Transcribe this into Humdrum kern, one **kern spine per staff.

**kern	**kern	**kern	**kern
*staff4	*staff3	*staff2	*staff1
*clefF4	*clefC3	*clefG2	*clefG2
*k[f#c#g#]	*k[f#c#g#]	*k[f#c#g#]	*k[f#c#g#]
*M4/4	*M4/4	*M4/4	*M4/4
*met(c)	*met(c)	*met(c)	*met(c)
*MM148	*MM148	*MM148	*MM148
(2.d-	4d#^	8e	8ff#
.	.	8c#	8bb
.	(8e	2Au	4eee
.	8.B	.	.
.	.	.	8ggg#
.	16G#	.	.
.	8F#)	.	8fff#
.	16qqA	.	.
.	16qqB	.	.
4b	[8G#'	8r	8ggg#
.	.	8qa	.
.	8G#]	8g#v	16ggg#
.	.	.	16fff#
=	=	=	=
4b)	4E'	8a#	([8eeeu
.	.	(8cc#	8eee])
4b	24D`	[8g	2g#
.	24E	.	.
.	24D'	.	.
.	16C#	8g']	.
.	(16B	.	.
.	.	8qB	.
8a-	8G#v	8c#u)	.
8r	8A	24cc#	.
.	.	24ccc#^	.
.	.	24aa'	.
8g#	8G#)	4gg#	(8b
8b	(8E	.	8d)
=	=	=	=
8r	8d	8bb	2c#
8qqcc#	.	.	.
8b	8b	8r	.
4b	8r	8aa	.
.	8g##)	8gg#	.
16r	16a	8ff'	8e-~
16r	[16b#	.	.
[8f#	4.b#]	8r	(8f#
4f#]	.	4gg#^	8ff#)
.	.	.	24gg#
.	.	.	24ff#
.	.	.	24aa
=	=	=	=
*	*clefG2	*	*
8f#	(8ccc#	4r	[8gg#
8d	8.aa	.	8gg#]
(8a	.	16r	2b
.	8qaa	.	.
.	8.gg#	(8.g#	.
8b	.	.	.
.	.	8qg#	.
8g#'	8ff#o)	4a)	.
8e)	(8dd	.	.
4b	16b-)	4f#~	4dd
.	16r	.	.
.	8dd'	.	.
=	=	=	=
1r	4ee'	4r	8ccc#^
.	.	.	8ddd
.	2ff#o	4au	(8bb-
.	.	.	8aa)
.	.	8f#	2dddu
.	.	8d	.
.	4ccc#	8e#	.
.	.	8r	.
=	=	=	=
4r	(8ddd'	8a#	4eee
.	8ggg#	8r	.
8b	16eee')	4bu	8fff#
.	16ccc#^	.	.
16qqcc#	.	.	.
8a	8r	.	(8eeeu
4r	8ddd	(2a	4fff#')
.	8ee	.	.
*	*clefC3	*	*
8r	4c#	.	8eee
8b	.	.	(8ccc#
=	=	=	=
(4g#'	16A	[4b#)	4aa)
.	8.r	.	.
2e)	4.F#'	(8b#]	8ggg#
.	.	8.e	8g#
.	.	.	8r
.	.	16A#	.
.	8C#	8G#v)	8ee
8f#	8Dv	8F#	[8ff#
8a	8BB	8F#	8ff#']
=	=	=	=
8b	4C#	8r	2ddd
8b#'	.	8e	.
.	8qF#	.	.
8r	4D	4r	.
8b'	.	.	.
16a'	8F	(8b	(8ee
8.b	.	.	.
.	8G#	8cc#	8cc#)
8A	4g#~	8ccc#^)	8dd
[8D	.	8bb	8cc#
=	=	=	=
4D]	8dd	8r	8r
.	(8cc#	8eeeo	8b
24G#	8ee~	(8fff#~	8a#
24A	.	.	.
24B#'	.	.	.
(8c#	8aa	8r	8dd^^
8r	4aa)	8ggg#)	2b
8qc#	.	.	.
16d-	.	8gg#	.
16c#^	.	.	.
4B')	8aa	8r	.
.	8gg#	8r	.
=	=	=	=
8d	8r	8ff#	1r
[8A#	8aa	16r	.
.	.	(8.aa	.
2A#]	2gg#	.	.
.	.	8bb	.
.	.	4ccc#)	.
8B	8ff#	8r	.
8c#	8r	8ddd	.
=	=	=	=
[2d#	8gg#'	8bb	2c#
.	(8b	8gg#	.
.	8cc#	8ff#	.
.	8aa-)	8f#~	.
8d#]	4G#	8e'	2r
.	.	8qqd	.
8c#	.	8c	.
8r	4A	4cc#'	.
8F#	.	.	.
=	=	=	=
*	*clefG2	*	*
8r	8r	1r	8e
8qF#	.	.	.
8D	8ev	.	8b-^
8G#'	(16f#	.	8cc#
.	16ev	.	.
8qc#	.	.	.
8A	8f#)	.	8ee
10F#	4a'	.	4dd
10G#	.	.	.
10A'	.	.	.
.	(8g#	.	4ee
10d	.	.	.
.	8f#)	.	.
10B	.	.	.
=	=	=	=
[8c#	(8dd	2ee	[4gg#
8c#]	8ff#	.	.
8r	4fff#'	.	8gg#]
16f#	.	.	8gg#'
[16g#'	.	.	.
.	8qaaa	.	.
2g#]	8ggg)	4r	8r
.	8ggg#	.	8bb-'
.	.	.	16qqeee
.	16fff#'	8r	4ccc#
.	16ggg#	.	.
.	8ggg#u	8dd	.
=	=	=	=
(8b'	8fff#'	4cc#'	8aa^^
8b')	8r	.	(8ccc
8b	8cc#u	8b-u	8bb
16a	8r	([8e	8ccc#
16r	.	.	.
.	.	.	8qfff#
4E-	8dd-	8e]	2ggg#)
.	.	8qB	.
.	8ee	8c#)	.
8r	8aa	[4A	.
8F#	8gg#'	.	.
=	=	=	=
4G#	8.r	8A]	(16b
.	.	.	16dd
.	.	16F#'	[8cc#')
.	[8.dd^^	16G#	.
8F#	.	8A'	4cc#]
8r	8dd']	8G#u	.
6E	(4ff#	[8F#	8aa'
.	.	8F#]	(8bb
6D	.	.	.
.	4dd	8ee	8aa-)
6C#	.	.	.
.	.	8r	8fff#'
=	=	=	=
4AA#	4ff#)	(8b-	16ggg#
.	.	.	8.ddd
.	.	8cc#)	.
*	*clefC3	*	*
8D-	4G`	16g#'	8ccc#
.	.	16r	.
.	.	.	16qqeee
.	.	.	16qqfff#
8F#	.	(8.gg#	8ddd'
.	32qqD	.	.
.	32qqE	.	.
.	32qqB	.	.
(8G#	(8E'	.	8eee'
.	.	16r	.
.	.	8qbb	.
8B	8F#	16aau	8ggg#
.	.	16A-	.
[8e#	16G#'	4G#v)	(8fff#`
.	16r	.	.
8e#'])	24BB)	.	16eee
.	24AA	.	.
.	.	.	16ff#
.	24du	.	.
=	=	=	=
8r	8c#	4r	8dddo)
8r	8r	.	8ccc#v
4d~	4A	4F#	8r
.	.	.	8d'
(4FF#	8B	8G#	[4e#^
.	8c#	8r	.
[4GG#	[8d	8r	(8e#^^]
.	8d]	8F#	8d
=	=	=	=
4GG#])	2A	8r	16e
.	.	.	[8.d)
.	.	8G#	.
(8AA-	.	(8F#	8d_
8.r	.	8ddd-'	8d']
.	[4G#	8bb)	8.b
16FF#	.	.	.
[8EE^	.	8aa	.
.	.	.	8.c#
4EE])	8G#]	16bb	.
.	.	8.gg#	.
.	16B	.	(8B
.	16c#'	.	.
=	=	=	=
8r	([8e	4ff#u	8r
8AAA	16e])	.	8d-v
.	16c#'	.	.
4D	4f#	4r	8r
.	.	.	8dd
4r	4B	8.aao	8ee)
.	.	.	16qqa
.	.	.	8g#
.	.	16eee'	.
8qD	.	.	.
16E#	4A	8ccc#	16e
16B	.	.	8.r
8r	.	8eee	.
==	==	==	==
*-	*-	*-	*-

Direction: Please find each line above that contains the string "kern" and copy it out in full.

Result for this exercise:
Transcribe this into Humdrum kern, one **kern spine per staff.
**kern	**kern	**kern	**kern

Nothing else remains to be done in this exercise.